- Task
When you reach the line that contains "The camera went 50" in the data below, start reproducing lines exactly, and stop after the line that contains "The camera went 115".

*** Opening Exercise input ***

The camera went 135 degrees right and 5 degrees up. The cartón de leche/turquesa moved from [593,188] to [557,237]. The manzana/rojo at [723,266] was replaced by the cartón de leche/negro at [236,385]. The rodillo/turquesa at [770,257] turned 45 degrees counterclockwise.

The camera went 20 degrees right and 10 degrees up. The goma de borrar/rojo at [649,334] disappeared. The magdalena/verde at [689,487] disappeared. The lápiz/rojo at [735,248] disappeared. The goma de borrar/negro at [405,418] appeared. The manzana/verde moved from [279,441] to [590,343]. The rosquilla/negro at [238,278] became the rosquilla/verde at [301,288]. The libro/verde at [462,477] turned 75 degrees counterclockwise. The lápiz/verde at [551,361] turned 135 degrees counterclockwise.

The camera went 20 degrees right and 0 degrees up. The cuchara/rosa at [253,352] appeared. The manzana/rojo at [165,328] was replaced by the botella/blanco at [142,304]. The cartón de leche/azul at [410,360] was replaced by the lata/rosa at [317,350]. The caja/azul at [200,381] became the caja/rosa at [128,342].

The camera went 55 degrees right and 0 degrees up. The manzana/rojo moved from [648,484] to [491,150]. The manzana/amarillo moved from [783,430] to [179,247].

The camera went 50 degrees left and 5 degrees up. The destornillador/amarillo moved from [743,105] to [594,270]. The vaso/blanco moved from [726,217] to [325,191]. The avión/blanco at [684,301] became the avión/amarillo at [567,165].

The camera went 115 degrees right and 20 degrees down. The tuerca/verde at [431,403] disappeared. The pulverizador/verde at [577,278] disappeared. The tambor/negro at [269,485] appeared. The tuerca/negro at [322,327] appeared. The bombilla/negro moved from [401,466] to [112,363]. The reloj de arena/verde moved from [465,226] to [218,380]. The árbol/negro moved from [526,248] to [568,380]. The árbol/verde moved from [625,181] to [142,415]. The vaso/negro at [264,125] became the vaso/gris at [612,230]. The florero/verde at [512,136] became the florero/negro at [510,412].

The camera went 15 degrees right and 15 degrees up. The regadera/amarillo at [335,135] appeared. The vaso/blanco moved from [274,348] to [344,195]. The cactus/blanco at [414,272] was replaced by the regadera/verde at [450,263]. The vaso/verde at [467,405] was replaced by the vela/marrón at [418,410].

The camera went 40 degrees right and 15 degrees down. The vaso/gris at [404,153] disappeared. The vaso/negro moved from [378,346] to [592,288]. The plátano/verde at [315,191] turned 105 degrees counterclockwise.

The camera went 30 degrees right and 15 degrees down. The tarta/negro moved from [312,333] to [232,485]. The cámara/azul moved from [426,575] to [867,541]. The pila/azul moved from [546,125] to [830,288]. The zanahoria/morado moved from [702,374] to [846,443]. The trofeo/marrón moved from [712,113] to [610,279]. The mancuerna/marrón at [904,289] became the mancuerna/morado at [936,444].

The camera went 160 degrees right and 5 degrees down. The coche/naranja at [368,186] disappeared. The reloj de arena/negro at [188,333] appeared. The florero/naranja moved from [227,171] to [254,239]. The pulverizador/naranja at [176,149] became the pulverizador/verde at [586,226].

*** Closing Exercise input ***

- Your solution
The camera went 50 degrees left and 5 degrees up. The destornillador/amarillo moved from [743,105] to [594,270]. The vaso/blanco moved from [726,217] to [325,191]. The avión/blanco at [684,301] became the avión/amarillo at [567,165].

The camera went 115 degrees right and 20 degrees down. The tuerca/verde at [431,403] disappeared. The pulverizador/verde at [577,278] disappeared. The tambor/negro at [269,485] appeared. The tuerca/negro at [322,327] appeared. The bombilla/negro moved from [401,466] to [112,363]. The reloj de arena/verde moved from [465,226] to [218,380]. The árbol/negro moved from [526,248] to [568,380]. The árbol/verde moved from [625,181] to [142,415]. The vaso/negro at [264,125] became the vaso/gris at [612,230]. The florero/verde at [512,136] became the florero/negro at [510,412].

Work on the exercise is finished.